* WHAT YOU WILL DO
Since the records include pictures, leave those out while you reproduce exactly and only the lines from the one containing "bed: (98, 194)" through the one containing "window: (556, 291) -> (256, 355), moved", inclusive.

* THE DATA

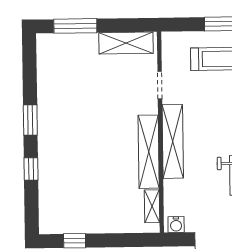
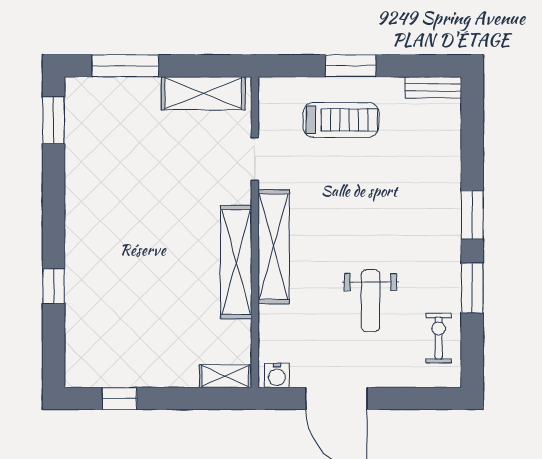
window: (30, 120) -> (54, 120), moved
shelving: (152, 206) -> (225, 376), moved, turned 90

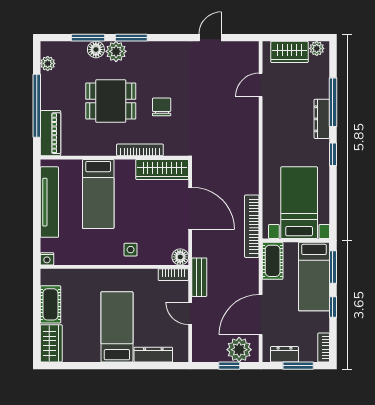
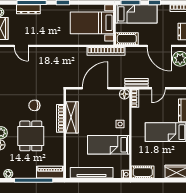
dresser: (322, 119) -> (28, 9), moved
wardrobe: (162, 169) -> (72, 117), moved
bed: (98, 194) -> (109, 145), moved, turned 180
cot: (50, 304) -> (143, 172), moved

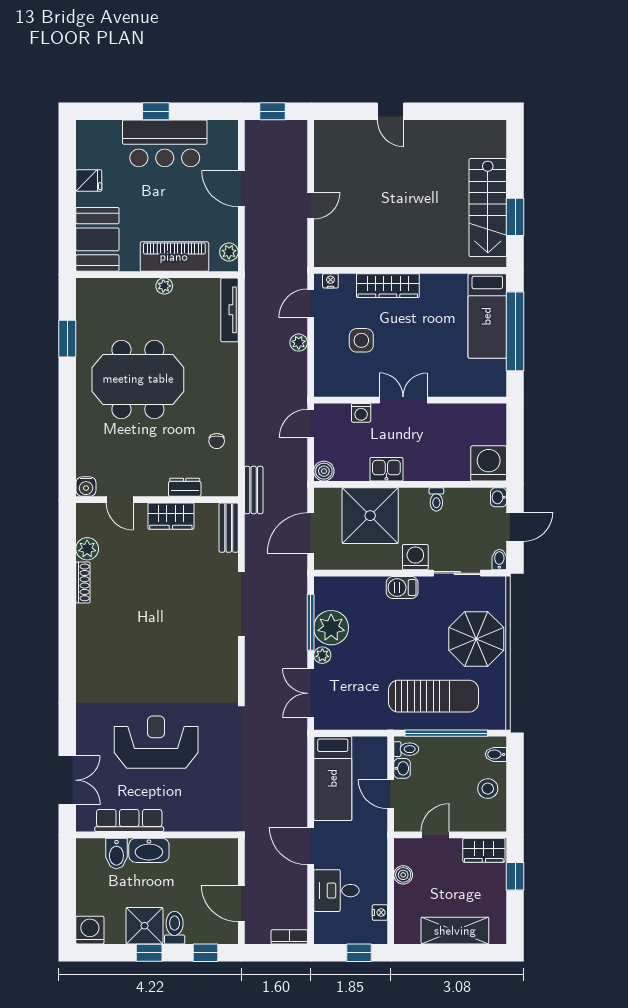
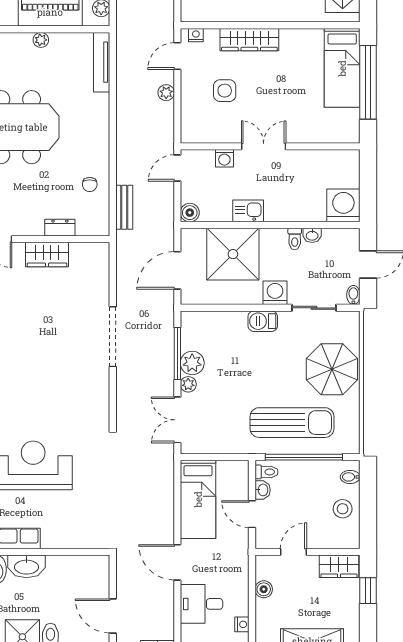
bench: (254, 490) -> (124, 207), moved
washbasin: (499, 497) -> (312, 235), moved, turned -90
bench: (229, 528) -> (101, 265), removed
plant: (331, 628) -> (192, 363), width x0.73, depth x0.73

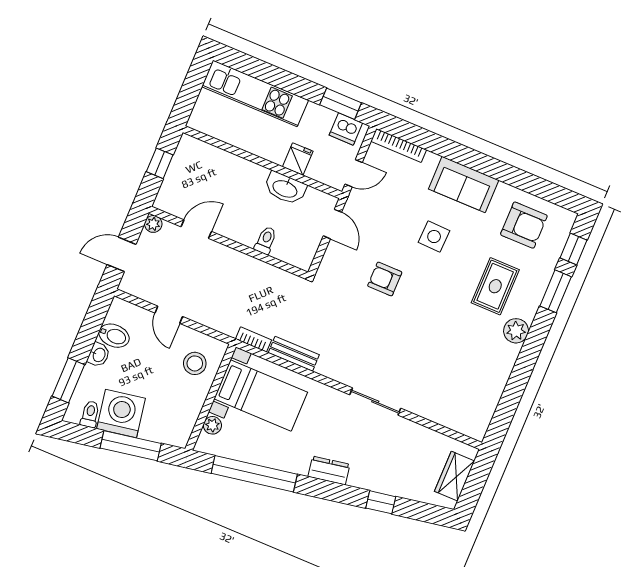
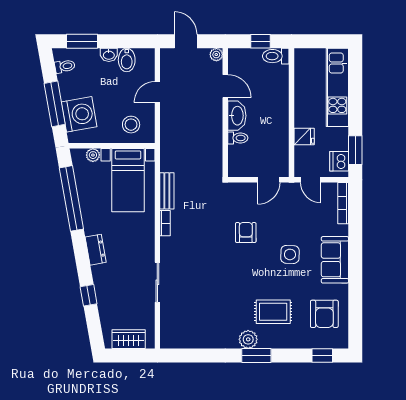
toilet: (186, 152) -> (276, 56), added
washbasin: (285, 188) -> (237, 116), moved, turned 180
window: (556, 291) -> (256, 355), moved
bookcase: (254, 339) -> (165, 223), moved
sliding door: (375, 402) -> (157, 282), moved
washing machine: (121, 413) -> (79, 114), moved

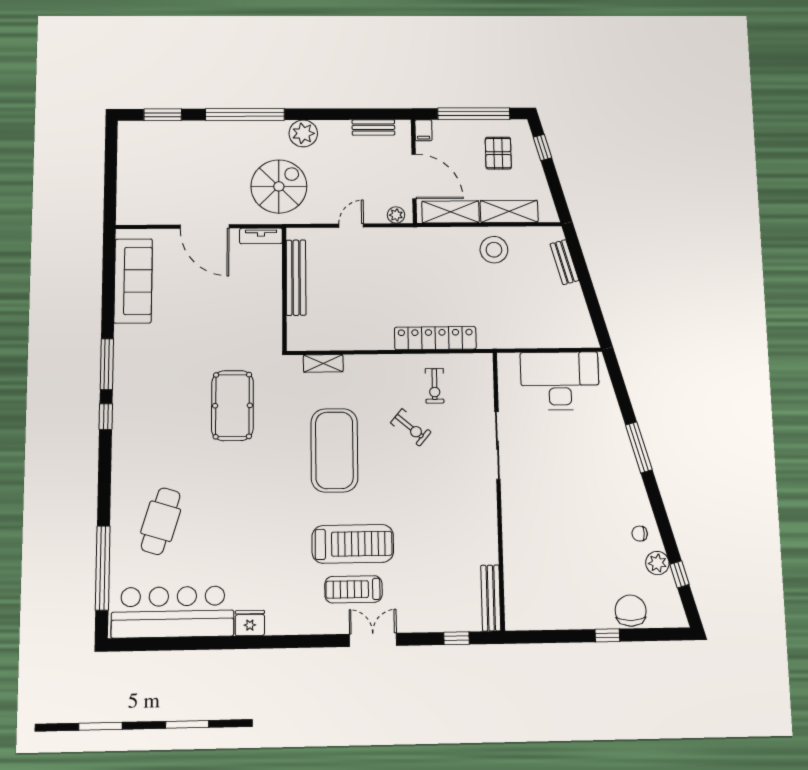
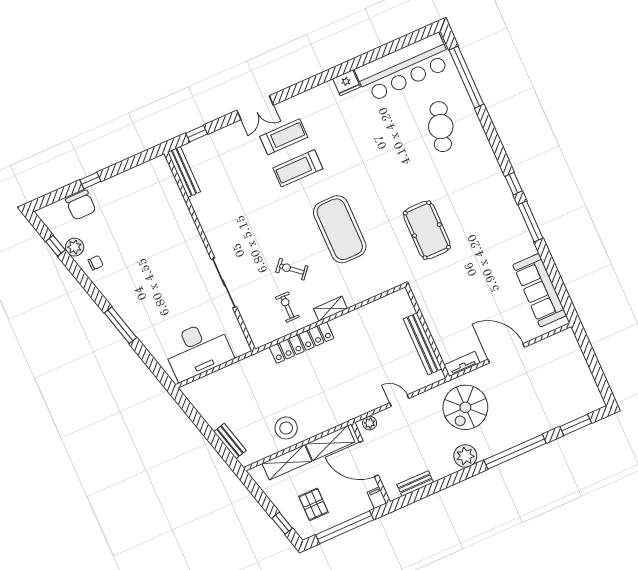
door: (351, 226) -> (399, 401), swing flipped
shelving: (323, 363) -> (330, 309), moved
treadmill: (353, 544) -> (298, 168), width x0.73, depth x0.73

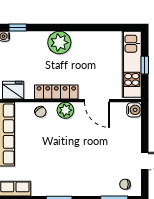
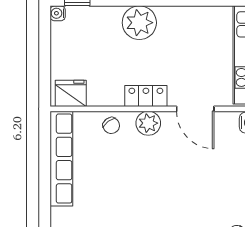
locker: (56, 92) -> (146, 96), width x0.66

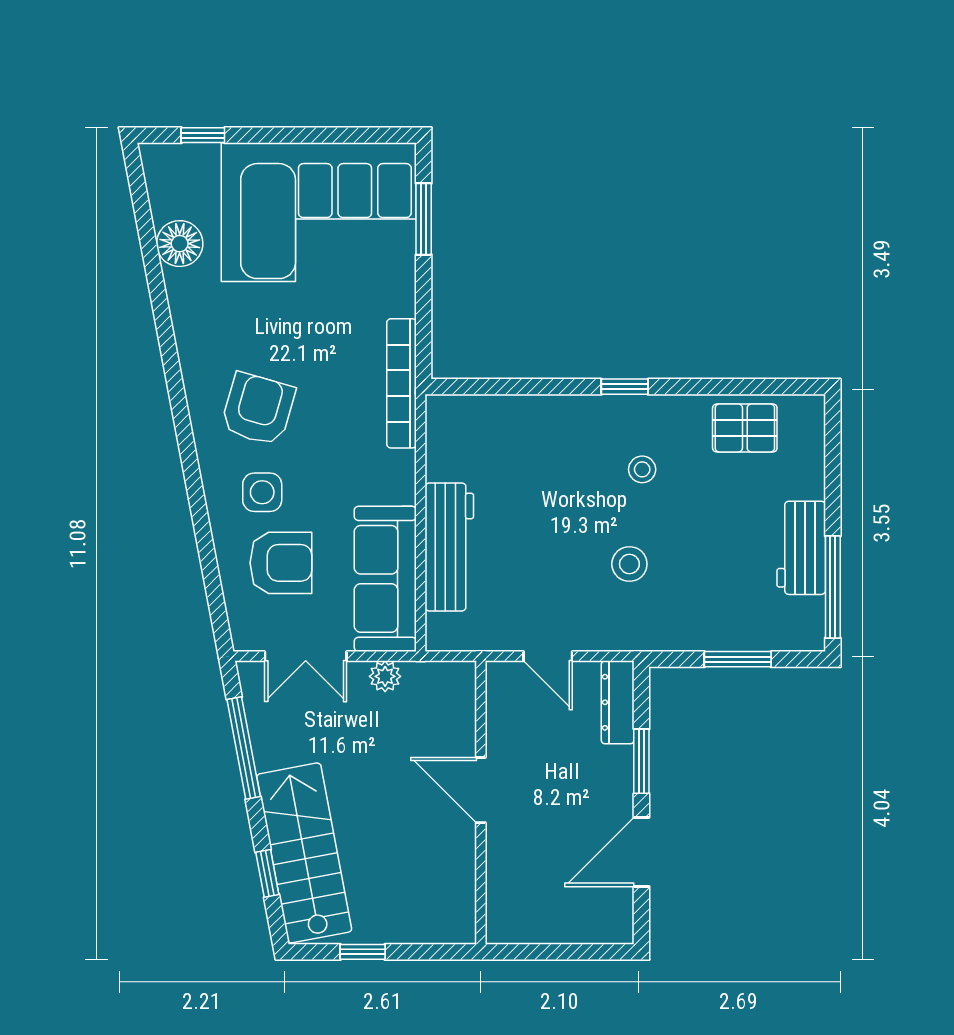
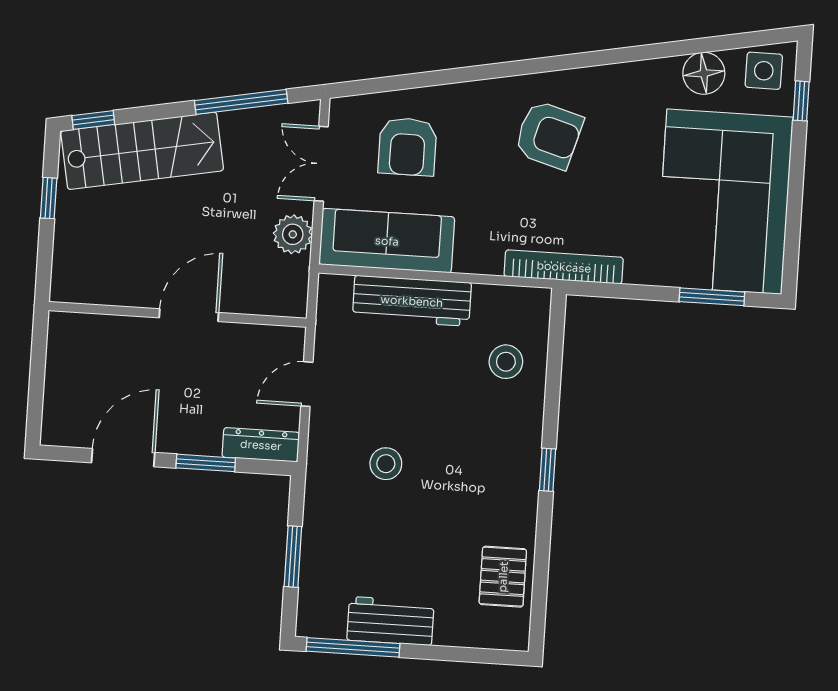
stool: (642, 469) -> (506, 362), moved, width x1.37, depth x1.37
side table: (262, 492) -> (764, 71), moved
plant: (385, 676) -> (293, 234), width x1.38, depth x1.38
door: (641, 852) -> (123, 458), hinge flipped
window: (267, 873) -> (93, 120), moved

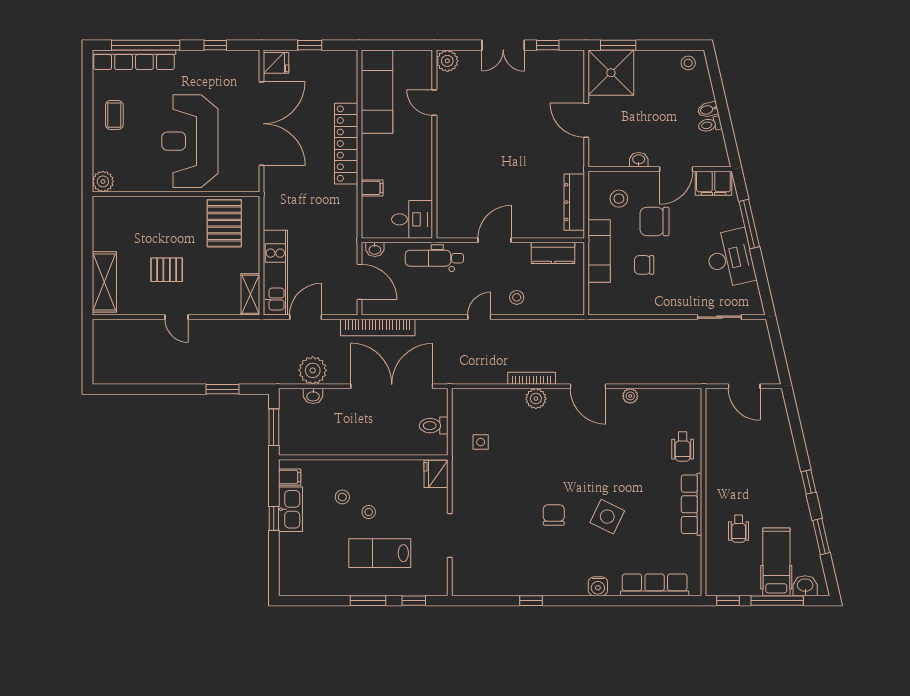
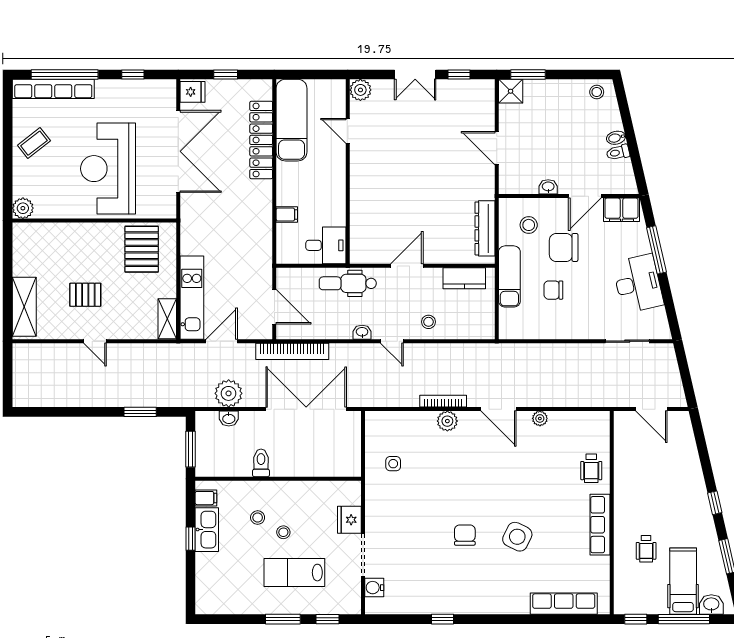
shower: (611, 73) -> (511, 91), width x0.54, depth x0.54
coffee table: (114, 115) -> (34, 143), turned 52
locker: (346, 144) -> (261, 140), moved
washbasin: (375, 249) -> (362, 332), moved, turned 180
door: (479, 317) -> (392, 341), swing flipped
toilet: (434, 426) -> (261, 463), moved, turned 90
fridge: (436, 474) -> (349, 520), moved
water cooler: (598, 586) -> (374, 588), moved, turned 90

* RESPONSE FOR THIS EXERCISE
bed: (98, 194) -> (109, 145), moved, turned 180
cot: (50, 304) -> (143, 172), moved

bench: (254, 490) -> (124, 207), moved
washbasin: (499, 497) -> (312, 235), moved, turned -90
bench: (229, 528) -> (101, 265), removed
plant: (331, 628) -> (192, 363), width x0.73, depth x0.73

toilet: (186, 152) -> (276, 56), added
washbasin: (285, 188) -> (237, 116), moved, turned 180
window: (556, 291) -> (256, 355), moved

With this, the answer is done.